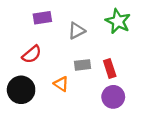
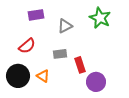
gray rectangle: (82, 65) -> (60, 54), moved
red rectangle: (110, 69) -> (80, 65), moved
orange triangle: (61, 84) -> (43, 76), moved

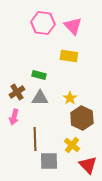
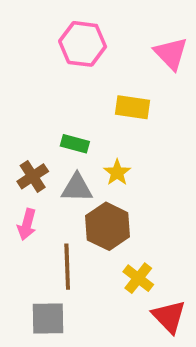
pink triangle: (73, 26) -> (171, 54), moved
yellow star: (70, 98) -> (117, 173), moved
brown hexagon: (82, 118) -> (108, 226), moved
gray square: (49, 161) -> (48, 318), moved

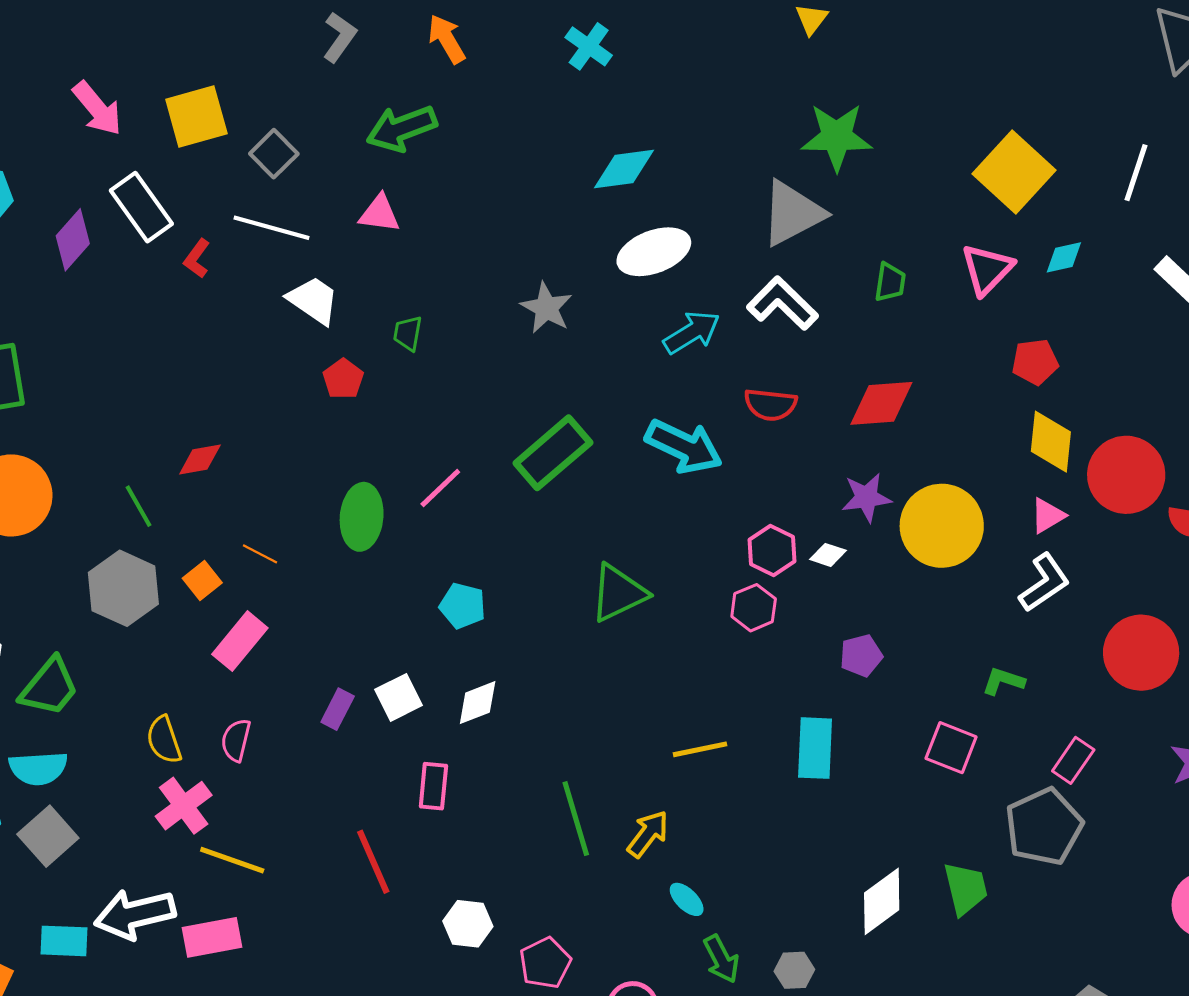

══════════════════════════════

Directions for this task: Print the data exactly as written, dropping any images it holds.

Exercise solution:
gray rectangle: (82, 65) -> (60, 54), moved
red rectangle: (110, 69) -> (80, 65), moved
orange triangle: (61, 84) -> (43, 76), moved

pink triangle: (73, 26) -> (171, 54), moved
yellow star: (70, 98) -> (117, 173), moved
brown hexagon: (82, 118) -> (108, 226), moved
gray square: (49, 161) -> (48, 318), moved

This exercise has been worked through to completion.